*TASK PROMPT*
Lines from the one containing "Detect and mask" through the last line of the data are to be repeated word for word, both ends included.

Data records:
** Begin **
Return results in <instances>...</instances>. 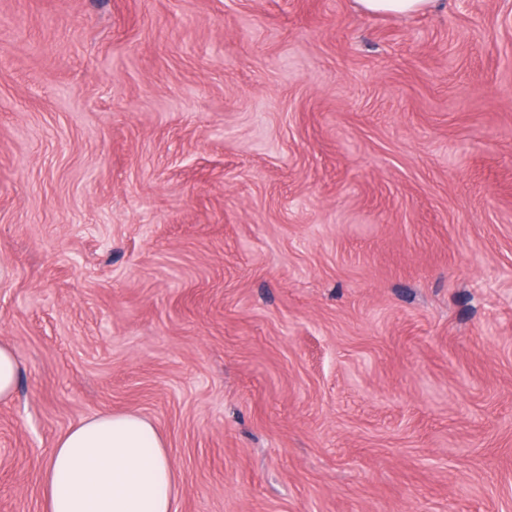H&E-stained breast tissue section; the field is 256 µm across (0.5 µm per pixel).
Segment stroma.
<instances>
[{"mask_svg":"<svg viewBox=\"0 0 512 512\" xmlns=\"http://www.w3.org/2000/svg\"><path fill=\"white\" fill-rule=\"evenodd\" d=\"M0 512L71 426L174 512H512V0H0ZM439 0H357L364 12L409 16L424 13L437 6ZM20 364L13 349L0 344V401L12 398L18 378Z\"/></svg>","mask_w":512,"mask_h":512,"instance_id":"35a3bbf8","label":"stroma"}]
</instances>
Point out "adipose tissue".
I'll use <instances>...</instances> for the list:
<instances>
[{
  "instance_id": "ef3b65f1",
  "label": "adipose tissue",
  "mask_w": 512,
  "mask_h": 512,
  "mask_svg": "<svg viewBox=\"0 0 512 512\" xmlns=\"http://www.w3.org/2000/svg\"><path fill=\"white\" fill-rule=\"evenodd\" d=\"M177 473L144 417L103 413L69 428L43 471L44 512H173Z\"/></svg>"
}]
</instances>
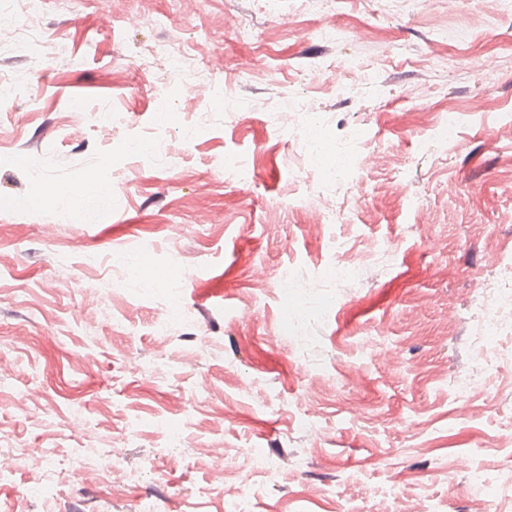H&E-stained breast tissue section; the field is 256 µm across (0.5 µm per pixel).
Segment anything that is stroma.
I'll return each instance as SVG.
<instances>
[{
	"instance_id": "stroma-1",
	"label": "stroma",
	"mask_w": 512,
	"mask_h": 512,
	"mask_svg": "<svg viewBox=\"0 0 512 512\" xmlns=\"http://www.w3.org/2000/svg\"><path fill=\"white\" fill-rule=\"evenodd\" d=\"M12 17L46 46H0V74L26 77L0 98V512H41L27 487L47 448L55 512H230L234 489L253 512H414L422 494L429 512H512V357L478 395L452 386L482 369L471 298L512 252V0H42ZM158 45L207 82L184 86ZM351 59L380 94L352 90ZM459 104L440 138L435 114ZM228 156L245 179L225 180ZM91 171L104 208L38 205ZM319 192L360 206L321 228ZM332 235L376 259L328 279ZM144 257L181 279L120 277Z\"/></svg>"
}]
</instances>
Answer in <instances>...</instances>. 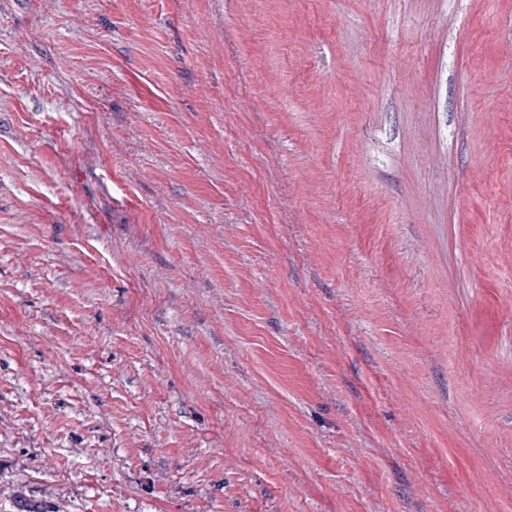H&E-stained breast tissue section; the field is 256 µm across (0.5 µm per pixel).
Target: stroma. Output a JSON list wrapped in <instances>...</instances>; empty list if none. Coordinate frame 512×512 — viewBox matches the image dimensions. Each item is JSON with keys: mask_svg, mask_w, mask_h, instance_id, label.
I'll return each instance as SVG.
<instances>
[{"mask_svg": "<svg viewBox=\"0 0 512 512\" xmlns=\"http://www.w3.org/2000/svg\"><path fill=\"white\" fill-rule=\"evenodd\" d=\"M512 512V0H0V512Z\"/></svg>", "mask_w": 512, "mask_h": 512, "instance_id": "35a3bbf8", "label": "stroma"}]
</instances>
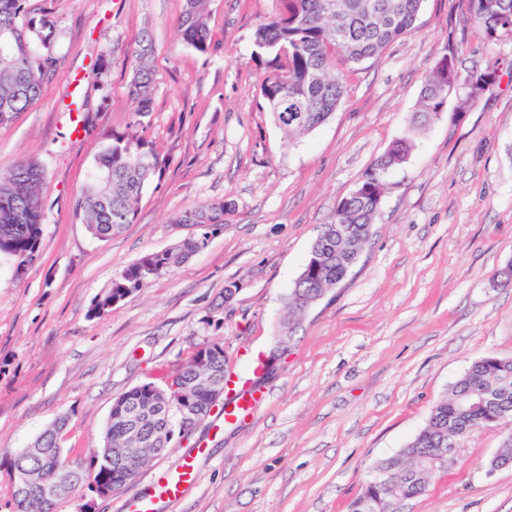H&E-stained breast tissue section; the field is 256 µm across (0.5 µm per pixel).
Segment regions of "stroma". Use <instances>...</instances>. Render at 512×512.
I'll use <instances>...</instances> for the list:
<instances>
[{
    "label": "stroma",
    "instance_id": "1",
    "mask_svg": "<svg viewBox=\"0 0 512 512\" xmlns=\"http://www.w3.org/2000/svg\"><path fill=\"white\" fill-rule=\"evenodd\" d=\"M28 6L53 21L58 64L36 104L0 124V172L38 162L45 196L38 259L19 271L0 262V512H18L8 459L46 428L63 423L60 445L85 468L122 393L164 386L213 342L236 377L269 355L322 224L406 134L448 46L458 48L459 70L497 64V83L477 105L464 110L449 96L415 134L407 161L388 172L370 241L259 380L264 401L253 417L228 426L211 412L134 484L106 497L83 485L51 506L119 512L192 455L194 479L161 512H349L372 466L424 427L475 360L512 359V288L496 277L512 264V37L466 27L465 0H423L415 31L349 73L332 117L291 144L264 106L268 68L254 55L253 33L274 0H211L206 53L180 35L183 0ZM145 34L156 80L137 128L167 166L134 223L101 242L72 200L107 135L135 126L129 83ZM103 57L112 62L104 88ZM74 100L87 123L77 141L68 138ZM222 199L233 209L203 249L91 316L116 274L199 235L182 215ZM231 283L238 290L228 302ZM511 432L506 420L463 440L457 464L400 512H512V465L489 467Z\"/></svg>",
    "mask_w": 512,
    "mask_h": 512
}]
</instances>
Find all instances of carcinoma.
<instances>
[{
	"label": "carcinoma",
	"instance_id": "1",
	"mask_svg": "<svg viewBox=\"0 0 512 512\" xmlns=\"http://www.w3.org/2000/svg\"><path fill=\"white\" fill-rule=\"evenodd\" d=\"M27 0H0V31L11 36L0 45V124L9 121L38 100L42 85L57 66L53 22L29 15ZM211 0H184L179 19L183 41L200 52L208 51V16ZM336 0H278L274 15L260 23L253 35L255 56L269 72L260 94L275 125L288 141L325 123L347 93V73L338 68L358 66L380 54L395 39L411 33L422 0H344L341 13L331 10ZM466 25L496 39L512 36V0H467ZM290 47L288 79H283L279 55ZM151 41L135 51L130 96L136 103L134 125L152 112L154 70ZM487 86L496 82V67L460 73L454 53L440 58L420 91L417 121L426 123L444 111L448 83L466 78ZM411 139L396 140L358 186L338 205L333 220L321 226L314 241L322 265L302 269L288 293V332L296 327L294 311L308 296L327 292L342 281L356 257L372 237L379 216V198L387 190L386 172L404 163ZM167 165L165 155L138 132L114 131L95 157L88 181L75 195V214L83 216L90 235L107 241L134 222L144 191L160 182ZM43 171L28 160L6 174L0 173V259L19 269L38 257L42 242L44 208ZM232 203L215 201L186 213L184 224H197L202 233L176 247L151 252L119 272L93 301L91 314L99 316L112 307V299L143 288L156 274L185 262L204 248L209 234L224 224ZM211 369L199 367L198 354L182 366L161 388L144 383L115 399L104 433L106 448H165L174 430L184 431L191 420L210 414L211 383L224 379V346L210 344ZM512 419V359L485 356L471 364L452 386L449 396L433 407L425 426L399 453L377 463L374 475L350 512H396V504L423 494L432 475L448 469V459L460 442L475 431ZM64 422L43 432L33 447L14 456L29 471L30 492L21 512H48L52 500L39 487L58 479L55 471ZM67 489L85 483L120 485L123 469L112 462L92 460L88 470L72 467Z\"/></svg>",
	"mask_w": 512,
	"mask_h": 512
}]
</instances>
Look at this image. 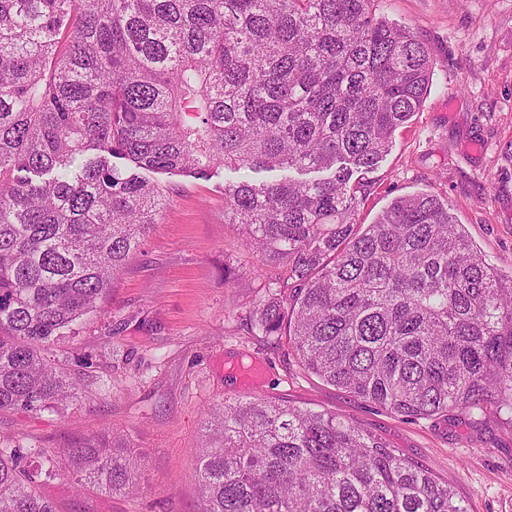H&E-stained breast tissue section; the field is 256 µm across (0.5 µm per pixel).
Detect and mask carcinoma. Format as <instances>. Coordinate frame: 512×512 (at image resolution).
Returning a JSON list of instances; mask_svg holds the SVG:
<instances>
[{"mask_svg": "<svg viewBox=\"0 0 512 512\" xmlns=\"http://www.w3.org/2000/svg\"><path fill=\"white\" fill-rule=\"evenodd\" d=\"M380 2L0 0V412L103 395L48 351L160 223L163 189L119 156L162 173L331 172L224 186V223L277 269L252 327L396 416L512 423V282L438 195L359 222L368 174L432 81L428 46ZM202 427L198 512H466L429 468L333 413L242 396ZM143 472L114 434L0 447V512H57L39 486L58 476L132 494Z\"/></svg>", "mask_w": 512, "mask_h": 512, "instance_id": "carcinoma-1", "label": "carcinoma"}]
</instances>
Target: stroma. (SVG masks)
** End **
*REPLY*
Detect and mask carcinoma. Format as <instances>. Coordinate frame: 512×512 (at image resolution).
Returning a JSON list of instances; mask_svg holds the SVG:
<instances>
[{"mask_svg": "<svg viewBox=\"0 0 512 512\" xmlns=\"http://www.w3.org/2000/svg\"><path fill=\"white\" fill-rule=\"evenodd\" d=\"M380 2L0 0V412L103 395L48 351L160 223L163 189L119 156L162 173L331 172L224 186V223L277 269L252 327L396 416L512 423V282L438 195L359 222L368 174L432 81L428 46ZM202 427L198 512H466L429 468L333 413L242 396ZM143 472L114 434L0 447V512H57L39 486L58 476L132 494Z\"/></svg>", "mask_w": 512, "mask_h": 512, "instance_id": "carcinoma-1", "label": "carcinoma"}]
</instances>
Target: stroma. (SVG masks)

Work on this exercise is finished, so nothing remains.